Work to complete → The task calls for the line containing "IC1: NOR 74HC02" and all later lines, through the end of the entries below, to be set down exactly and without pictures.

Supplied records →
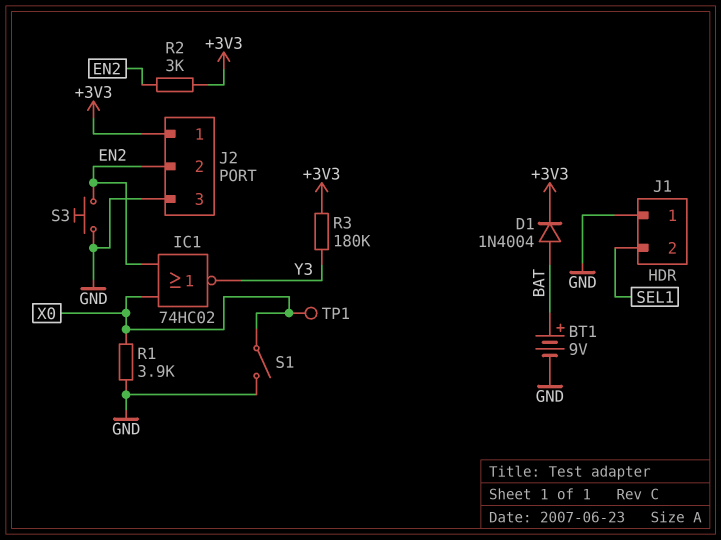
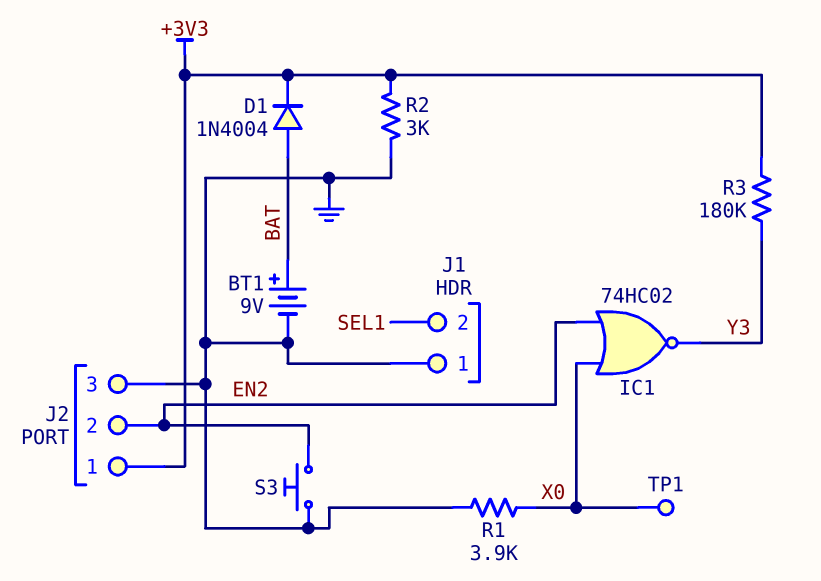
R2: 3k (+3V3, EN2) -> 3k (+3V3, GND)
S1: switch (GND, X0) -> none

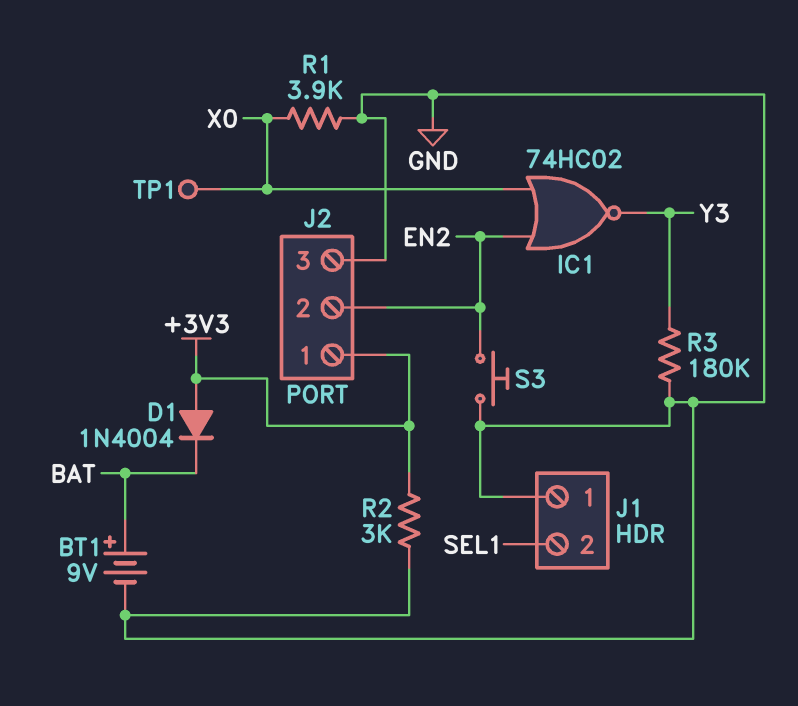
D1: diode 1N4004 (A BAT, K +3V3) -> diode 1N4004 (A +3V3, K BAT)
R3: 180k (+3V3, Y3) -> 180k (GND, Y3)

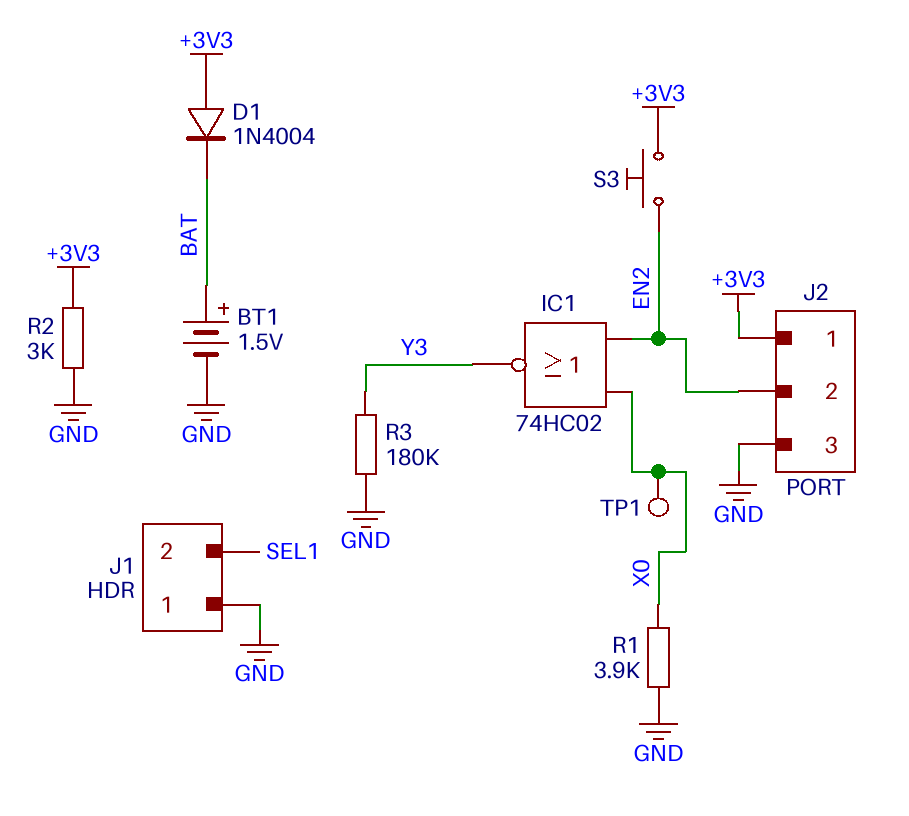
BT1: 9V (plus BAT, minus GND) -> 1.5V (plus BAT, minus GND)
S3: button (EN2, GND) -> button (+3V3, EN2)

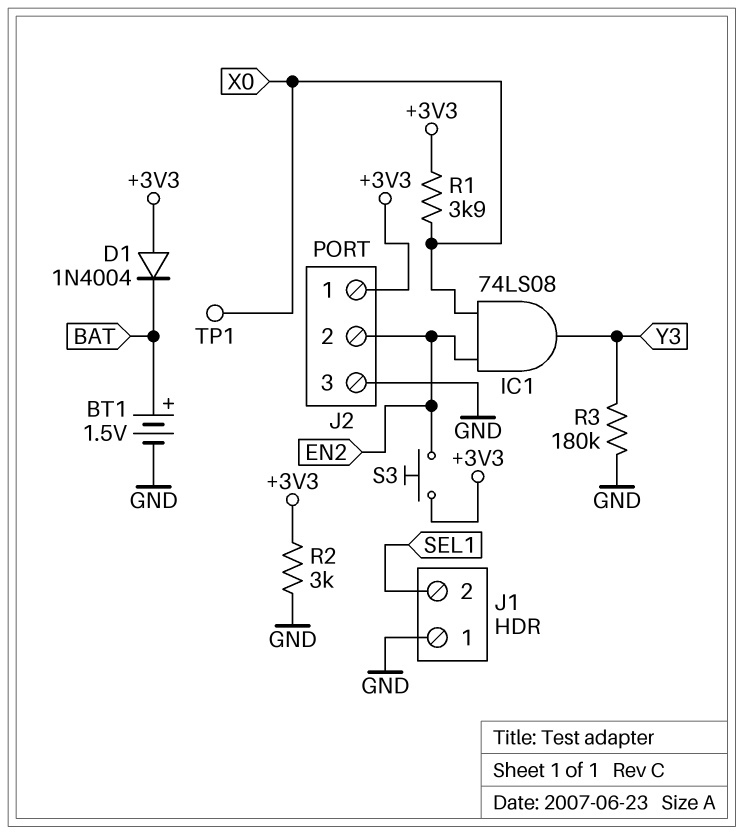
IC1: NOR 74HC02 (in EN2, in X0, out Y3) -> AND 74LS08 (in EN2, in X0, out Y3)
R1: 3.9k (GND, X0) -> 3.9k (+3V3, X0)

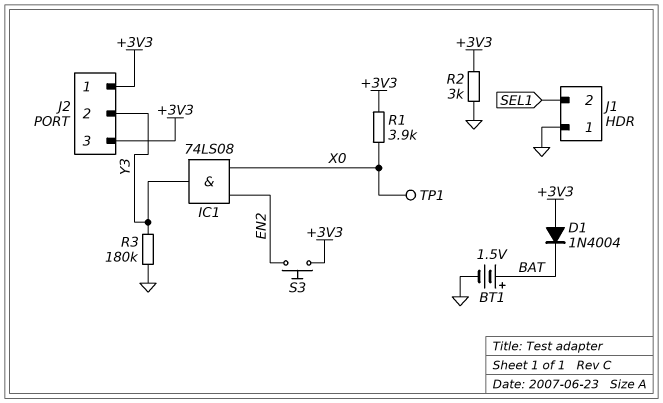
J2 pin 2: EN2 -> Y3
J2 pin 3: GND -> +3V3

Task result →
IC1: NOR 74HC02 (in EN2, in X0, out Y3) -> AND 74LS08 (in EN2, in X0, out Y3)
R1: 3.9k (GND, X0) -> 3.9k (+3V3, X0)

J2 pin 2: EN2 -> Y3
J2 pin 3: GND -> +3V3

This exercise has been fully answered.